A single number is the answer here: how many lines of the entries contain "swapped"?

GIVEN RECORDS:
□ □ □

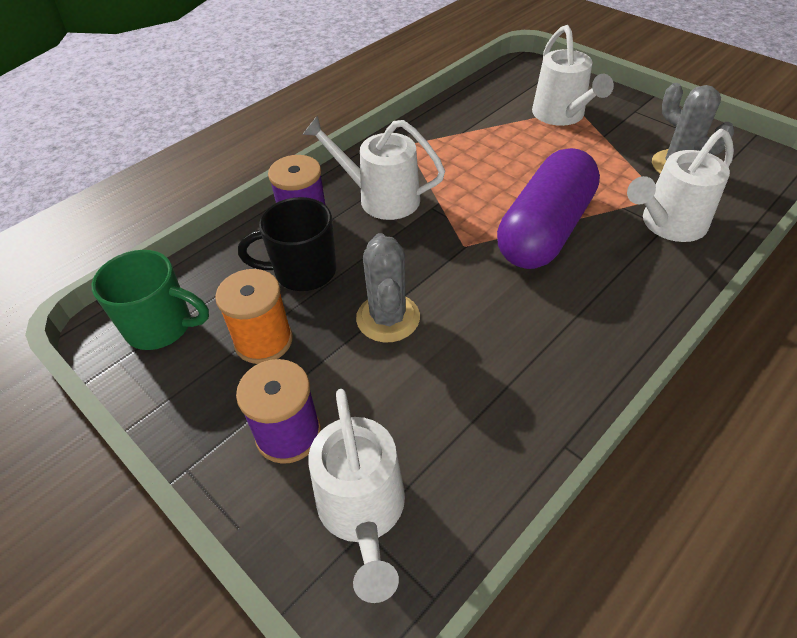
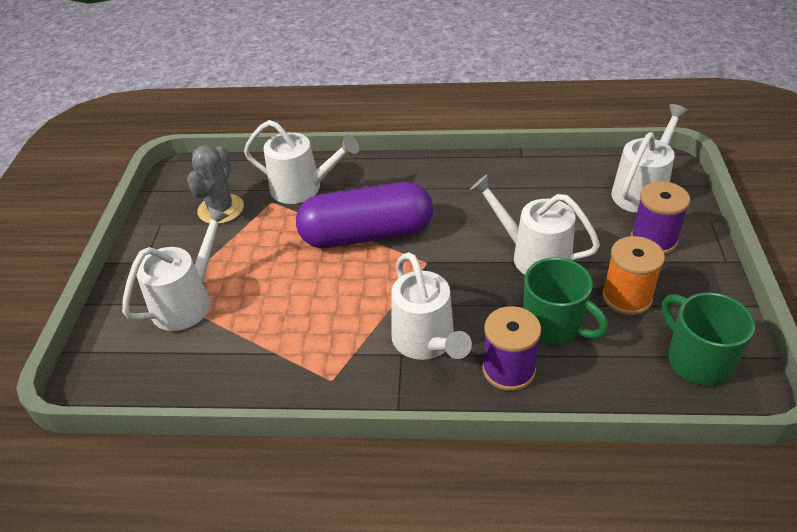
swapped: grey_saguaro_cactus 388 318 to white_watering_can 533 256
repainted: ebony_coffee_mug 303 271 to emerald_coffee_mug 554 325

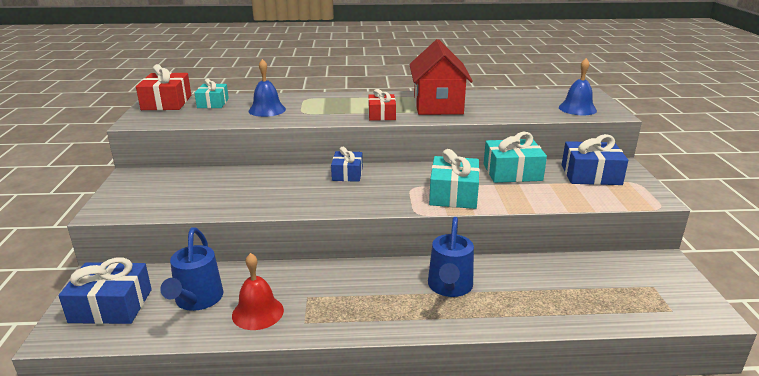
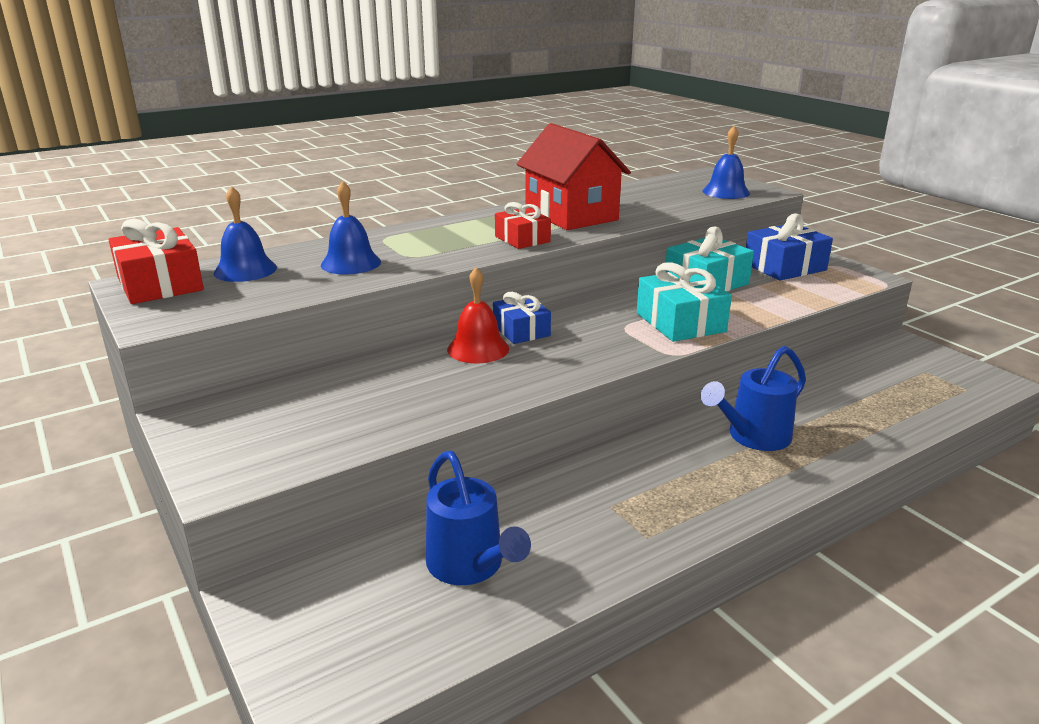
gone: cobalt_wrapped_gift 111 306
shifted: scarlet_school_bell 258 312 to 478 349
swapped: aqua_wrapped_gift 213 103 to cobalt_school_bell 245 270
rotated: cobalt_watering_can 449 287 = 752 437 75 degrees clockwise

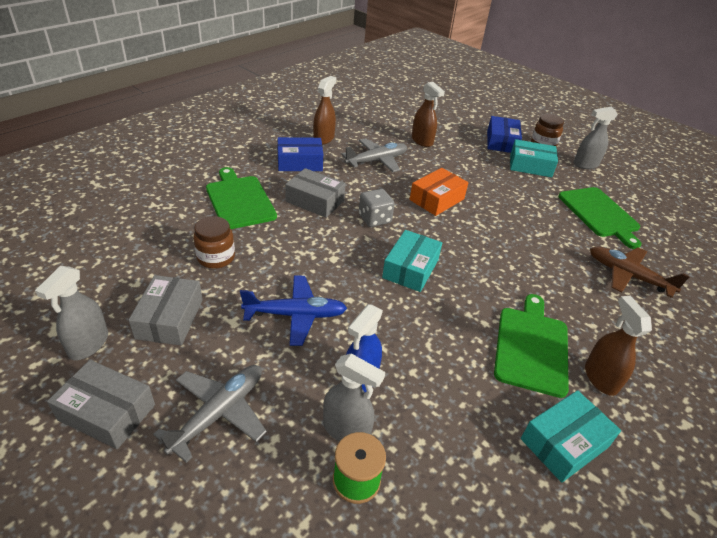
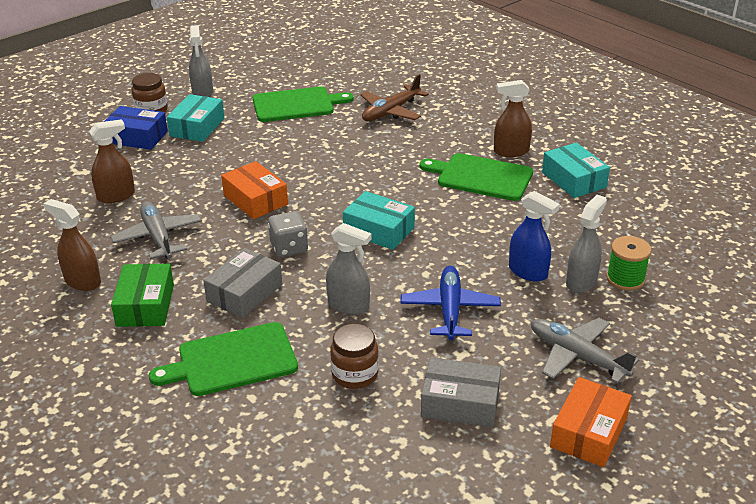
shifted: grey_sprayer 88 344 to 348 305
repainted: grey_box 107 412 to orange-coloured_box 589 432; cobalt_box 300 162 to emerald_box 145 305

□ □ □

RESULT BELOW:
2